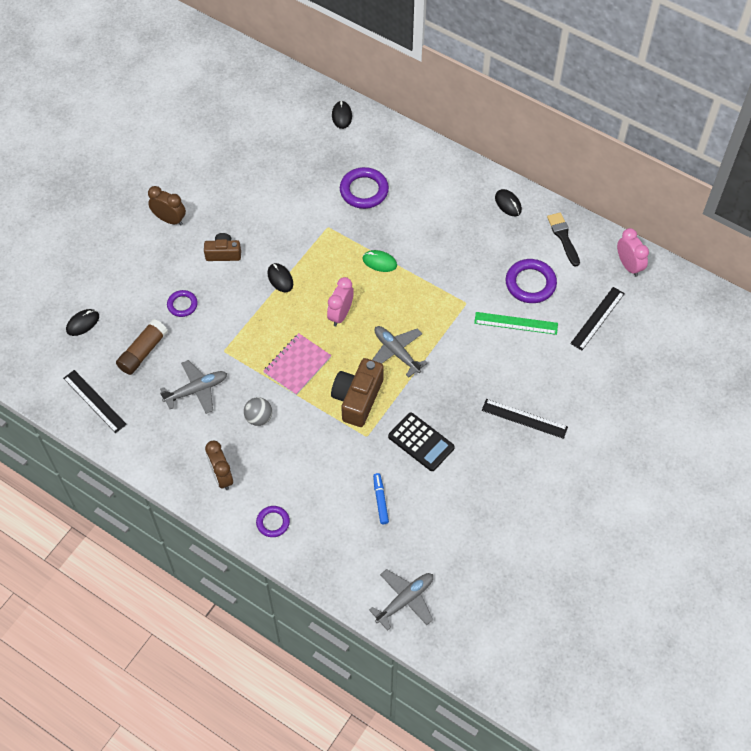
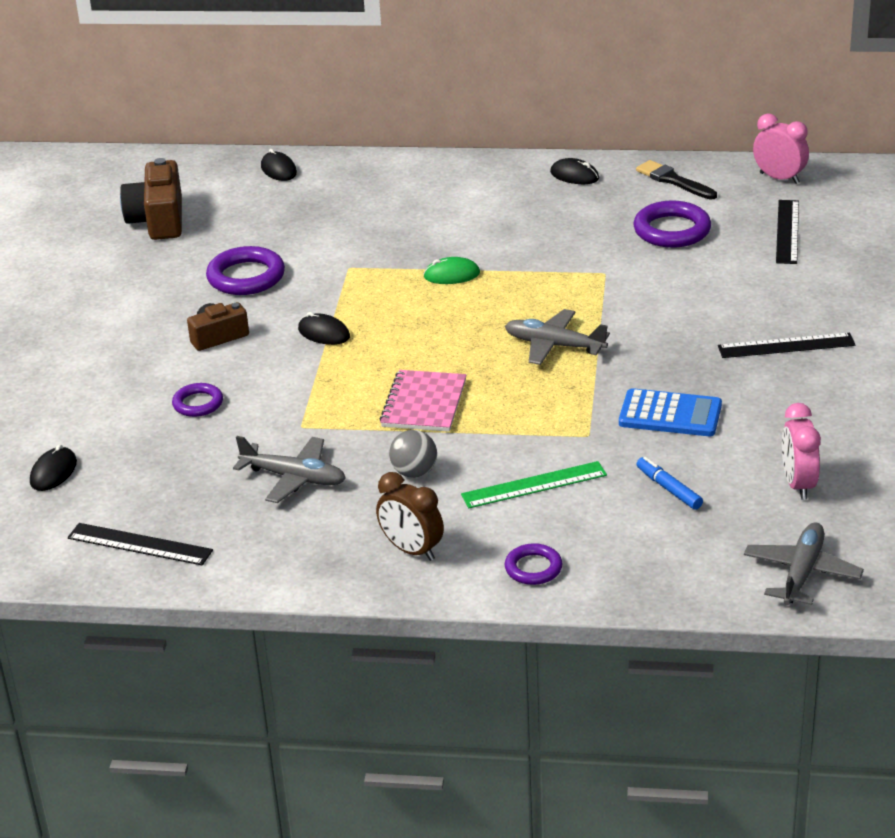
camera: 25 degrees left, 25 degrees down
(143, 352) = (176, 469): brown glue stick -> none
(169, 219) = (108, 331): brown clock -> none
(196, 390) = (294, 478): grey plane -> grey plane turned 75 degrees clockwise
(340, 314) = (442, 337): pink clock -> pink clock (798, 484)
(357, 398) = (541, 405): brown camera -> brown camera (158, 220)
(364, 190) = (370, 222): purple ring -> purple ring (246, 277)
(421, 442) = (670, 414): black calculator -> blue calculator
(516, 323) = (688, 269): green ruler -> green ruler (534, 485)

◆ ◆ ◆

Please give the entries again word for word, without any pictures.

### Task answer:
camera: 25 degrees left, 25 degrees down
(143, 352) = (176, 469): brown glue stick -> none
(169, 219) = (108, 331): brown clock -> none
(196, 390) = (294, 478): grey plane -> grey plane turned 75 degrees clockwise
(340, 314) = (442, 337): pink clock -> pink clock (798, 484)
(357, 398) = (541, 405): brown camera -> brown camera (158, 220)
(364, 190) = (370, 222): purple ring -> purple ring (246, 277)
(421, 442) = (670, 414): black calculator -> blue calculator
(516, 323) = (688, 269): green ruler -> green ruler (534, 485)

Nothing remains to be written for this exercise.